Assignment: When you reach the line with "C4: none -> 10nF (GND, VEE)" in the data below, begin printing lines exactly, and stop once the line with "U6: NOT 74HC14" has been printed.

Content revision data:
-- Opening Marker --
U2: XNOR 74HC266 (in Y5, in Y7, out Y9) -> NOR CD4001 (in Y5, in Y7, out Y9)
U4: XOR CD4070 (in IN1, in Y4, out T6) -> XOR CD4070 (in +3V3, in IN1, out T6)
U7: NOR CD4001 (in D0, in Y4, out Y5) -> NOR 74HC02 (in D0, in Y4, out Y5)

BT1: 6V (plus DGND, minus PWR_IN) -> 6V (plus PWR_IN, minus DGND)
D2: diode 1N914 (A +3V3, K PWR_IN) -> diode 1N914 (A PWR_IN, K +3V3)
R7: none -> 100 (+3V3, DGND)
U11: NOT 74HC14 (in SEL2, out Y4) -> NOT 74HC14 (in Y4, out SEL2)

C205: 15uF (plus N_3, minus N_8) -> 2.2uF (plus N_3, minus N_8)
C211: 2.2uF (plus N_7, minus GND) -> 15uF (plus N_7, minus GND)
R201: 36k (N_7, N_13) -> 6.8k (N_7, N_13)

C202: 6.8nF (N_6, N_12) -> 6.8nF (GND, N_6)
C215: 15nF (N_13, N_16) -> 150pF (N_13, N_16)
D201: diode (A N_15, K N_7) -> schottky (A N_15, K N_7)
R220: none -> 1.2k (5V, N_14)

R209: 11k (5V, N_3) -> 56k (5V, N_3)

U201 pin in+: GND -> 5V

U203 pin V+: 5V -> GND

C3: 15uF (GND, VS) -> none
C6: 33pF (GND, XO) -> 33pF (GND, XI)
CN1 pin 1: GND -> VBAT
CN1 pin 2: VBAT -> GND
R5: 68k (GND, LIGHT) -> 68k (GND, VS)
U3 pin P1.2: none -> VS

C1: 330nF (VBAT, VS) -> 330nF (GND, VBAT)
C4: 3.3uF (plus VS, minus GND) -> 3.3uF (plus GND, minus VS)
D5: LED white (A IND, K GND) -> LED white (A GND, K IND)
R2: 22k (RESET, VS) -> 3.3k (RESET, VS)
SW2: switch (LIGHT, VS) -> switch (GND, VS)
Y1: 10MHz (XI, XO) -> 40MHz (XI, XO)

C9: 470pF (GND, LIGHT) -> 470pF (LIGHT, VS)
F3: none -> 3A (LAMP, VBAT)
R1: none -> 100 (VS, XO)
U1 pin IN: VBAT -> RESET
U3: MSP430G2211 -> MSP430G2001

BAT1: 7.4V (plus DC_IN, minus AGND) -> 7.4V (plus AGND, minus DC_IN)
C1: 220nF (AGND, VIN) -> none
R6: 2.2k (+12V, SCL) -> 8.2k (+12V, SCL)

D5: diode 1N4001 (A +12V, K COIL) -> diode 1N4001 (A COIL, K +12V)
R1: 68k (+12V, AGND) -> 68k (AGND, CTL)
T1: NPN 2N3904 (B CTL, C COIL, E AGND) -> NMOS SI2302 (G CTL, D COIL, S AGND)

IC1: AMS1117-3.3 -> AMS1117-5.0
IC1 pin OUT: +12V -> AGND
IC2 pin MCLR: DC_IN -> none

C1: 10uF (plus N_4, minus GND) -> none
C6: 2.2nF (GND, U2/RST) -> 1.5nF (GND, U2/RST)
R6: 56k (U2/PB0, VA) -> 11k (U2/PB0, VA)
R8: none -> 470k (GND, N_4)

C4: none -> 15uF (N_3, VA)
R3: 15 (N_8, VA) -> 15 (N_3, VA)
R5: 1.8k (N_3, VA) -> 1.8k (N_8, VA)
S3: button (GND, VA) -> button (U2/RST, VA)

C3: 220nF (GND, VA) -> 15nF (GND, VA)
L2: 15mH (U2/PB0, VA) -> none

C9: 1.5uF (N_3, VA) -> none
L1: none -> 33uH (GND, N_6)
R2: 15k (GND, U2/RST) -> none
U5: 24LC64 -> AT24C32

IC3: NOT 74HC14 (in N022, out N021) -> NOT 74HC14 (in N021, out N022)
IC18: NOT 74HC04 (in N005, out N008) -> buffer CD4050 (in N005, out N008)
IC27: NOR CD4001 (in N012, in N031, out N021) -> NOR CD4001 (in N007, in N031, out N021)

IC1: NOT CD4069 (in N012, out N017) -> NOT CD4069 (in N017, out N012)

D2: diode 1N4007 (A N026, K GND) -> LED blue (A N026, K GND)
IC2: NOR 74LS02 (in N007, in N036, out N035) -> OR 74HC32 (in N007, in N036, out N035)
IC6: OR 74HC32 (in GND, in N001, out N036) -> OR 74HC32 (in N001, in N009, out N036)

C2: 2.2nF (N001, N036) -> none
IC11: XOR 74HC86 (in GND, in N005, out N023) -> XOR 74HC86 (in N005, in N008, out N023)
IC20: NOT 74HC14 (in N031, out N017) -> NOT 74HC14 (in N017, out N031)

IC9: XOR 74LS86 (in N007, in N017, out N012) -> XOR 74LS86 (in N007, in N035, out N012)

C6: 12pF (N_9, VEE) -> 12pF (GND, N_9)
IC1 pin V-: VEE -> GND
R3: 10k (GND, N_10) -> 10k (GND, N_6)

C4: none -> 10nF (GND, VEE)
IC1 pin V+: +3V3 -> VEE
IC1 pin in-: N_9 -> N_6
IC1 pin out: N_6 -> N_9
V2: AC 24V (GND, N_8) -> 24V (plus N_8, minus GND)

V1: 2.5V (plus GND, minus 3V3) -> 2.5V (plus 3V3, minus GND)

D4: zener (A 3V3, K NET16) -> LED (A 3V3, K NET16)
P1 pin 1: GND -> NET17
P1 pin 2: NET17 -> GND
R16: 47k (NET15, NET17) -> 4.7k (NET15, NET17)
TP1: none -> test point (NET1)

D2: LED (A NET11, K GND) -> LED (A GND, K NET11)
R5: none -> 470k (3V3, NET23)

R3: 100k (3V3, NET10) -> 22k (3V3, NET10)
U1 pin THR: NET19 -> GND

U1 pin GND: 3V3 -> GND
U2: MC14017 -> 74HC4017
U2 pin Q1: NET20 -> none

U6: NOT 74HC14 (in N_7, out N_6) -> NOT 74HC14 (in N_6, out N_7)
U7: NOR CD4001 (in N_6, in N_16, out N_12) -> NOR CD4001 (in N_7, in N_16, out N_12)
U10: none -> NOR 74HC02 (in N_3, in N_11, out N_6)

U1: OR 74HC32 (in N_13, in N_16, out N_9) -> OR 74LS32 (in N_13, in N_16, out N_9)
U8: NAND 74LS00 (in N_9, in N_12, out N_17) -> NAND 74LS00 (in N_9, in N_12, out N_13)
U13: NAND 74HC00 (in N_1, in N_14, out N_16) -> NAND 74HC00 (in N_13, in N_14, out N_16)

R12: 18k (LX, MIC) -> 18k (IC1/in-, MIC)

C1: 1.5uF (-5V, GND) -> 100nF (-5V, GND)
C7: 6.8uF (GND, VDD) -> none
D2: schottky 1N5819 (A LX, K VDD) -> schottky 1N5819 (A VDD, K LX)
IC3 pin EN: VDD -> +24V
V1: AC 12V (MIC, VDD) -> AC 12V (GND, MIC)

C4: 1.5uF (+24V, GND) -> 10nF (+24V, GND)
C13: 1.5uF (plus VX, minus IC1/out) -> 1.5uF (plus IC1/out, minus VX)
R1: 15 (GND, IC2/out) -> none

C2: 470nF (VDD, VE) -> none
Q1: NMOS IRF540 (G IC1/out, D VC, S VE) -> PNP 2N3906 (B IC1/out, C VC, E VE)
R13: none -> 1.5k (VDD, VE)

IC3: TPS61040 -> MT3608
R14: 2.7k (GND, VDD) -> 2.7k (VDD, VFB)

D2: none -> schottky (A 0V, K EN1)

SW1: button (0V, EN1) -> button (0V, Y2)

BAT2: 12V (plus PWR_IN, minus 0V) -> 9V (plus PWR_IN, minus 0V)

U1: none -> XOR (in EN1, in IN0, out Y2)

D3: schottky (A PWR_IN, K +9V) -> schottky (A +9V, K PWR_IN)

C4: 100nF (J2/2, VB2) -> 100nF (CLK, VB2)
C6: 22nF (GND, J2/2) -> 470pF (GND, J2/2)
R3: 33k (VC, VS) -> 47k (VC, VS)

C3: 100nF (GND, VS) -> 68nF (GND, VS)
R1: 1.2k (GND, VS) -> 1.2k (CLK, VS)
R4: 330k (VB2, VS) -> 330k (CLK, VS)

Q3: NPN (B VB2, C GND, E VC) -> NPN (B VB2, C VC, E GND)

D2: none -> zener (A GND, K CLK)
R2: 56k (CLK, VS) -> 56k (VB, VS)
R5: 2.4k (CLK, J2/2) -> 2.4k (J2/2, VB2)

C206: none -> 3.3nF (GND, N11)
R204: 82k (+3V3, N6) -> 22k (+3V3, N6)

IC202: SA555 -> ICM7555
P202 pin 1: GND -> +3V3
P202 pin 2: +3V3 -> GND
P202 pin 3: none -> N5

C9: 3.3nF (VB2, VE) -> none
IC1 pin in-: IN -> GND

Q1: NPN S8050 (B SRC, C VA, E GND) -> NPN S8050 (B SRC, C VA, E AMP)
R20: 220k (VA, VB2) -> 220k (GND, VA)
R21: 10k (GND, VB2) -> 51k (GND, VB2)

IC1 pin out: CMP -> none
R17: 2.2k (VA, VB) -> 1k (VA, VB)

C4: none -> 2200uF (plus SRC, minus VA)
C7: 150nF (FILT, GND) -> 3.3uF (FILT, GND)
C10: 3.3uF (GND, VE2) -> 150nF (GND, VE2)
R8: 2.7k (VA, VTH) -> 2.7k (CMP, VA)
-- Closing Marker --
Result below:
C4: none -> 10nF (GND, VEE)
IC1 pin V+: +3V3 -> VEE
IC1 pin in-: N_9 -> N_6
IC1 pin out: N_6 -> N_9
V2: AC 24V (GND, N_8) -> 24V (plus N_8, minus GND)

V1: 2.5V (plus GND, minus 3V3) -> 2.5V (plus 3V3, minus GND)

D4: zener (A 3V3, K NET16) -> LED (A 3V3, K NET16)
P1 pin 1: GND -> NET17
P1 pin 2: NET17 -> GND
R16: 47k (NET15, NET17) -> 4.7k (NET15, NET17)
TP1: none -> test point (NET1)

D2: LED (A NET11, K GND) -> LED (A GND, K NET11)
R5: none -> 470k (3V3, NET23)

R3: 100k (3V3, NET10) -> 22k (3V3, NET10)
U1 pin THR: NET19 -> GND

U1 pin GND: 3V3 -> GND
U2: MC14017 -> 74HC4017
U2 pin Q1: NET20 -> none

U6: NOT 74HC14 (in N_7, out N_6) -> NOT 74HC14 (in N_6, out N_7)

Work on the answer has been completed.